* _What the task asks_
Among the records, how many lines carry the string "RESET"? Give that number with nothing added.

Data: Begin

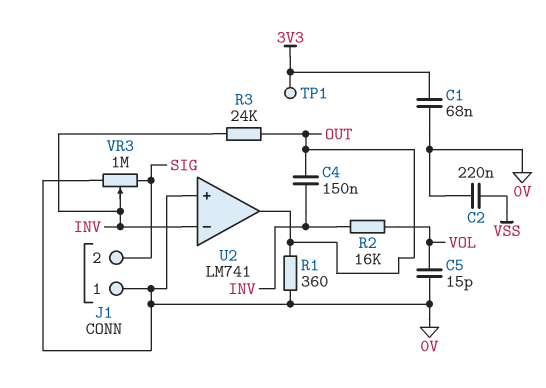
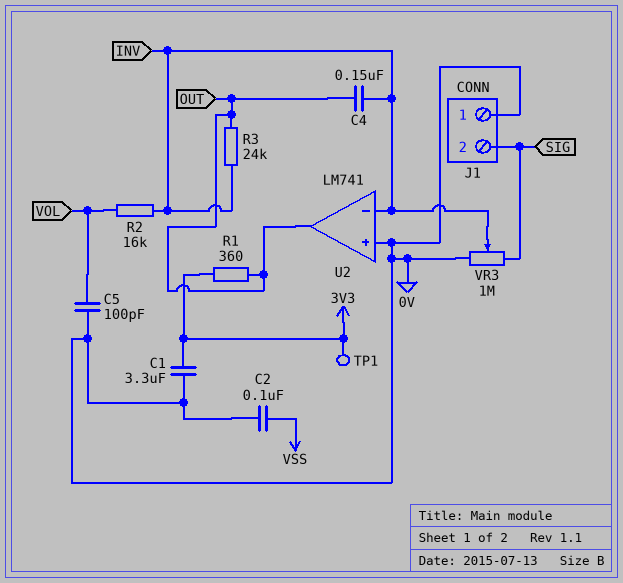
C1: 68nF (0V, 3V3) -> 3.3uF (0V, 3V3)
C2: 220nF (0V, VSS) -> 100nF (0V, VSS)
C5: 15pF (0V, VOL) -> 100pF (0V, VOL)
R1: 360 (0V, OUT) -> 360 (3V3, OUT)

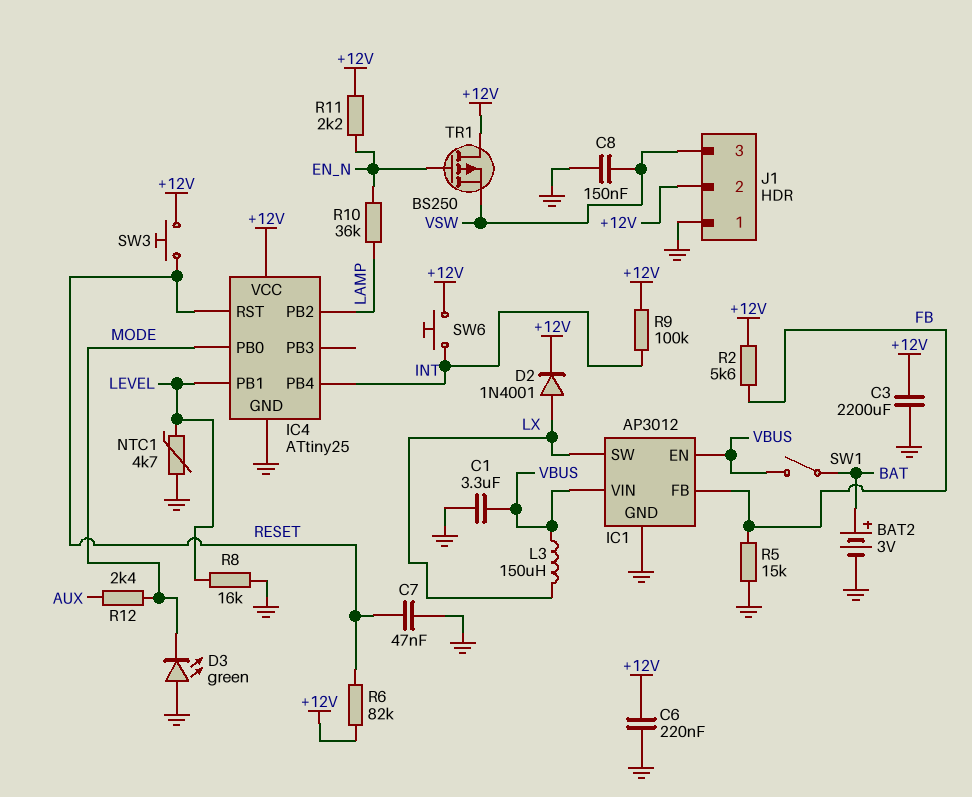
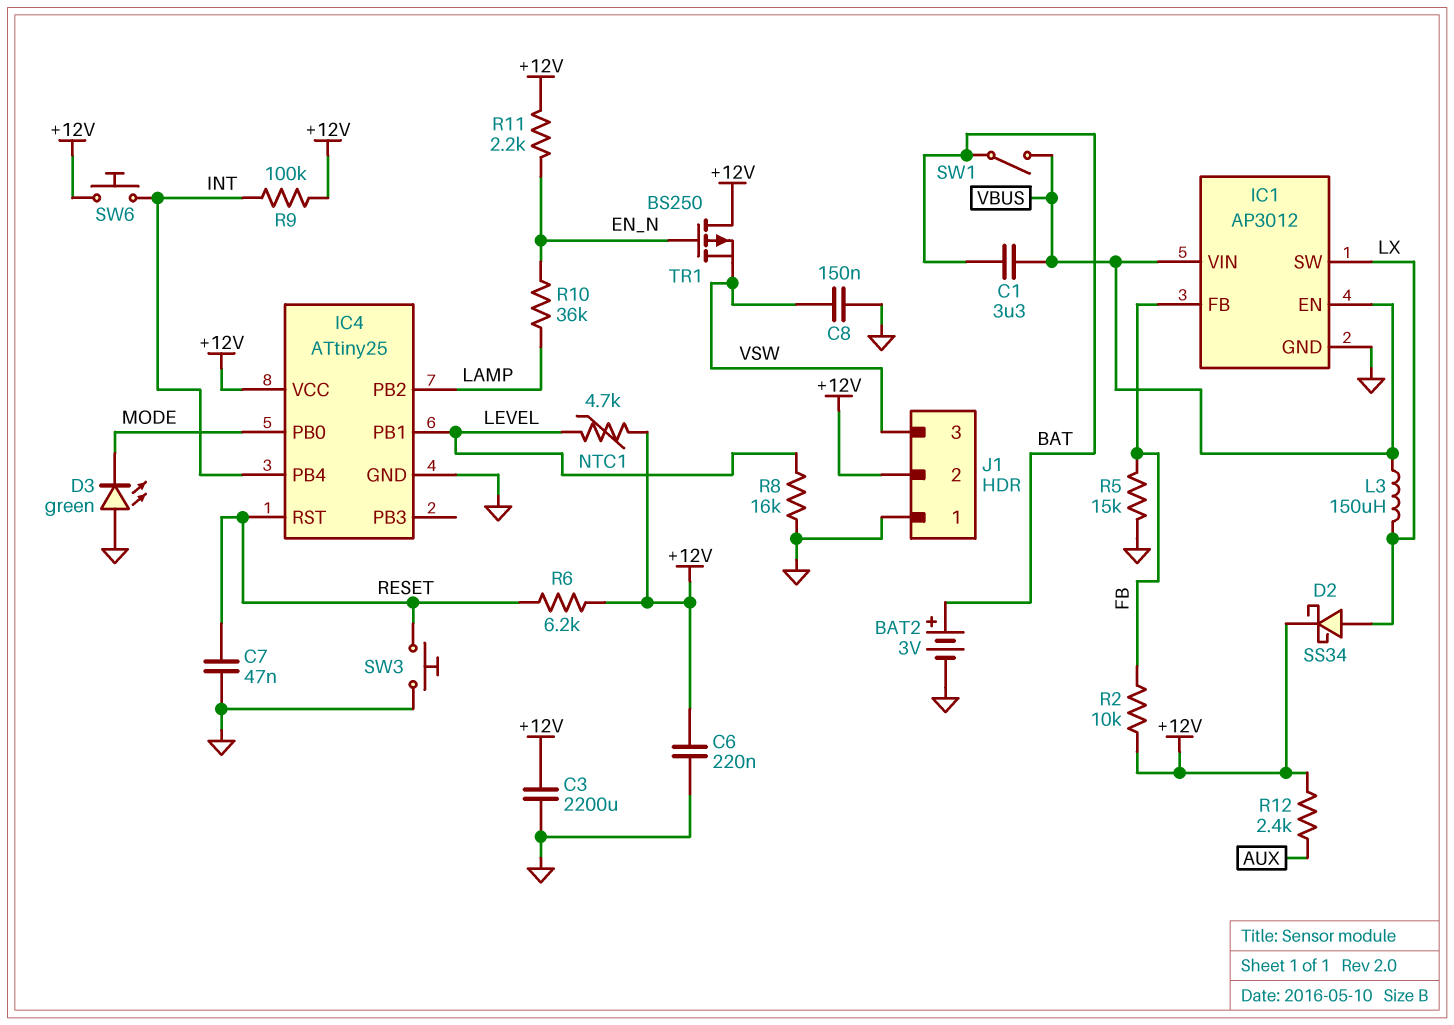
C1: 3.3uF (GND, VBUS) -> 3.3uF (BAT, VBUS)
D2: diode 1N4001 (A LX, K +12V) -> schottky SS34 (A LX, K +12V)
NTC1: 4.7k (GND, LEVEL) -> 4.7k (+12V, LEVEL)
R2: 5.6k (+12V, FB) -> 10k (+12V, FB)
R6: 82k (+12V, RESET) -> 6.2k (+12V, RESET)
R12: 2.4k (AUX, MODE) -> 2.4k (+12V, AUX)
SW3: button (+12V, RESET) -> button (GND, RESET)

Data: End

* _Your response_
2